__WRITTEN INSTRUCTION__
Could you reproduce every entry below, word for word and with nothing changed?

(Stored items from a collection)
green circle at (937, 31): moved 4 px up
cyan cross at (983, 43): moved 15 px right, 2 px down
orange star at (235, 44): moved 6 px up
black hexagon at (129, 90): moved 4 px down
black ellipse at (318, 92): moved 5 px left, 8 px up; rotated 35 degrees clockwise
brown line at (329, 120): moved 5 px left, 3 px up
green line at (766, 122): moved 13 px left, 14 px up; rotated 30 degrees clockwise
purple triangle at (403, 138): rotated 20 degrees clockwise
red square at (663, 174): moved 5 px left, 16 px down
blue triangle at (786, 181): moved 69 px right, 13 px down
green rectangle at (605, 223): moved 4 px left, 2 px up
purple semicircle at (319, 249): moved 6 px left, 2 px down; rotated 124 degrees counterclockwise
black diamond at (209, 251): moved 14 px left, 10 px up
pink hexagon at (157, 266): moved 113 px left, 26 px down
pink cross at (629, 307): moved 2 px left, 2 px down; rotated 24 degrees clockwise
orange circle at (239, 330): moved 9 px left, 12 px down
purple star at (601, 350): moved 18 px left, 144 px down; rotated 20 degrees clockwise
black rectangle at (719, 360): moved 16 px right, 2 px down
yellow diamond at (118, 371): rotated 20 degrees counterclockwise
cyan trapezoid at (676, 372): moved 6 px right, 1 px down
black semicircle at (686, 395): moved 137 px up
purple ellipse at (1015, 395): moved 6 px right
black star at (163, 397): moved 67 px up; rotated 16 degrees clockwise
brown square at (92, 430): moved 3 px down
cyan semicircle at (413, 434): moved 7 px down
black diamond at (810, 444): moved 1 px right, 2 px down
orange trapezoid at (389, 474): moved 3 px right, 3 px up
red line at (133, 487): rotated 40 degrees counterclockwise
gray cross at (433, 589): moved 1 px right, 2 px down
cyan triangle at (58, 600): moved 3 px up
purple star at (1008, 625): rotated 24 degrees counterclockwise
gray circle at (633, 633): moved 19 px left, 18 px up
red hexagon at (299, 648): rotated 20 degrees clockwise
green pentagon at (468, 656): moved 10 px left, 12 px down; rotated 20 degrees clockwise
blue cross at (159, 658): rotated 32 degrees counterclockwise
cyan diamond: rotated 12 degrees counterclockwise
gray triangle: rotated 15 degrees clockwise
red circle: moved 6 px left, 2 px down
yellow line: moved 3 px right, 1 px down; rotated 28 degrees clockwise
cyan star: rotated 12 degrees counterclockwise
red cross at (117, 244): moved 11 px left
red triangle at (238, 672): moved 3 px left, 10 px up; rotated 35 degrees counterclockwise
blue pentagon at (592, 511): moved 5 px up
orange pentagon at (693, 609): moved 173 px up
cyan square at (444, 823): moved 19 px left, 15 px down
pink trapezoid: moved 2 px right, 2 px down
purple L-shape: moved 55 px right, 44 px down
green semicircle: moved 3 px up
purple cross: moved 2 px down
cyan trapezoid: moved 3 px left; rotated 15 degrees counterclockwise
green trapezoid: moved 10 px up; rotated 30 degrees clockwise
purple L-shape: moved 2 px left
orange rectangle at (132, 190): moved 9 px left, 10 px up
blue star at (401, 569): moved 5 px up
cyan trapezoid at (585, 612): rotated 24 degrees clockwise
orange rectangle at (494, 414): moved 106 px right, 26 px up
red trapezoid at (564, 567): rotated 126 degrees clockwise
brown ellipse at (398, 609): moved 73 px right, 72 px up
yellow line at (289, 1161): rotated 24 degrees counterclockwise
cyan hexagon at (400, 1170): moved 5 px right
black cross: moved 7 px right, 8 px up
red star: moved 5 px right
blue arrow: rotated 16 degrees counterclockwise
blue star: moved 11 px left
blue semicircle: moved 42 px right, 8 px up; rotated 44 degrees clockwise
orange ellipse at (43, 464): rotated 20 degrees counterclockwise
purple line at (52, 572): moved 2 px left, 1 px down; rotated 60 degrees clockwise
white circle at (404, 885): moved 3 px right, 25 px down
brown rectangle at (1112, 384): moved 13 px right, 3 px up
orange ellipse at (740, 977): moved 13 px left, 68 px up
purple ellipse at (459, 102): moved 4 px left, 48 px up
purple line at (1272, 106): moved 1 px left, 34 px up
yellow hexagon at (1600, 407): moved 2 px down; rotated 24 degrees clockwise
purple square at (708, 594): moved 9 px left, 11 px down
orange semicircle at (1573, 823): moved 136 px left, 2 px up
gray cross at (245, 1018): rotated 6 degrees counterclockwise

__ANSWER FOR THIS EXERCISE__
green circle at (937, 31): moved 4 px up
cyan cross at (983, 43): moved 15 px right, 2 px down
orange star at (235, 44): moved 6 px up
black hexagon at (129, 90): moved 4 px down
black ellipse at (318, 92): moved 5 px left, 8 px up; rotated 35 degrees clockwise
brown line at (329, 120): moved 5 px left, 3 px up
green line at (766, 122): moved 13 px left, 14 px up; rotated 30 degrees clockwise
purple triangle at (403, 138): rotated 20 degrees clockwise
red square at (663, 174): moved 5 px left, 16 px down
blue triangle at (786, 181): moved 69 px right, 13 px down
green rectangle at (605, 223): moved 4 px left, 2 px up
purple semicircle at (319, 249): moved 6 px left, 2 px down; rotated 124 degrees counterclockwise
black diamond at (209, 251): moved 14 px left, 10 px up
pink hexagon at (157, 266): moved 113 px left, 26 px down
pink cross at (629, 307): moved 2 px left, 2 px down; rotated 24 degrees clockwise
orange circle at (239, 330): moved 9 px left, 12 px down
purple star at (601, 350): moved 18 px left, 144 px down; rotated 20 degrees clockwise
black rectangle at (719, 360): moved 16 px right, 2 px down
yellow diamond at (118, 371): rotated 20 degrees counterclockwise
cyan trapezoid at (676, 372): moved 6 px right, 1 px down
black semicircle at (686, 395): moved 137 px up
purple ellipse at (1015, 395): moved 6 px right
black star at (163, 397): moved 67 px up; rotated 16 degrees clockwise
brown square at (92, 430): moved 3 px down
cyan semicircle at (413, 434): moved 7 px down
black diamond at (810, 444): moved 1 px right, 2 px down
orange trapezoid at (389, 474): moved 3 px right, 3 px up
red line at (133, 487): rotated 40 degrees counterclockwise
gray cross at (433, 589): moved 1 px right, 2 px down
cyan triangle at (58, 600): moved 3 px up
purple star at (1008, 625): rotated 24 degrees counterclockwise
gray circle at (633, 633): moved 19 px left, 18 px up
red hexagon at (299, 648): rotated 20 degrees clockwise
green pentagon at (468, 656): moved 10 px left, 12 px down; rotated 20 degrees clockwise
blue cross at (159, 658): rotated 32 degrees counterclockwise
cyan diamond: rotated 12 degrees counterclockwise
gray triangle: rotated 15 degrees clockwise
red circle: moved 6 px left, 2 px down
yellow line: moved 3 px right, 1 px down; rotated 28 degrees clockwise
cyan star: rotated 12 degrees counterclockwise
red cross at (117, 244): moved 11 px left
red triangle at (238, 672): moved 3 px left, 10 px up; rotated 35 degrees counterclockwise
blue pentagon at (592, 511): moved 5 px up
orange pentagon at (693, 609): moved 173 px up
cyan square at (444, 823): moved 19 px left, 15 px down
pink trapezoid: moved 2 px right, 2 px down
purple L-shape: moved 55 px right, 44 px down
green semicircle: moved 3 px up
purple cross: moved 2 px down
cyan trapezoid: moved 3 px left; rotated 15 degrees counterclockwise
green trapezoid: moved 10 px up; rotated 30 degrees clockwise
purple L-shape: moved 2 px left
orange rectangle at (132, 190): moved 9 px left, 10 px up
blue star at (401, 569): moved 5 px up
cyan trapezoid at (585, 612): rotated 24 degrees clockwise
orange rectangle at (494, 414): moved 106 px right, 26 px up
red trapezoid at (564, 567): rotated 126 degrees clockwise
brown ellipse at (398, 609): moved 73 px right, 72 px up
yellow line at (289, 1161): rotated 24 degrees counterclockwise
cyan hexagon at (400, 1170): moved 5 px right
black cross: moved 7 px right, 8 px up
red star: moved 5 px right
blue arrow: rotated 16 degrees counterclockwise
blue star: moved 11 px left
blue semicircle: moved 42 px right, 8 px up; rotated 44 degrees clockwise
orange ellipse at (43, 464): rotated 20 degrees counterclockwise
purple line at (52, 572): moved 2 px left, 1 px down; rotated 60 degrees clockwise
white circle at (404, 885): moved 3 px right, 25 px down
brown rectangle at (1112, 384): moved 13 px right, 3 px up
orange ellipse at (740, 977): moved 13 px left, 68 px up
purple ellipse at (459, 102): moved 4 px left, 48 px up
purple line at (1272, 106): moved 1 px left, 34 px up
yellow hexagon at (1600, 407): moved 2 px down; rotated 24 degrees clockwise
purple square at (708, 594): moved 9 px left, 11 px down
orange semicircle at (1573, 823): moved 136 px left, 2 px up
gray cross at (245, 1018): rotated 6 degrees counterclockwise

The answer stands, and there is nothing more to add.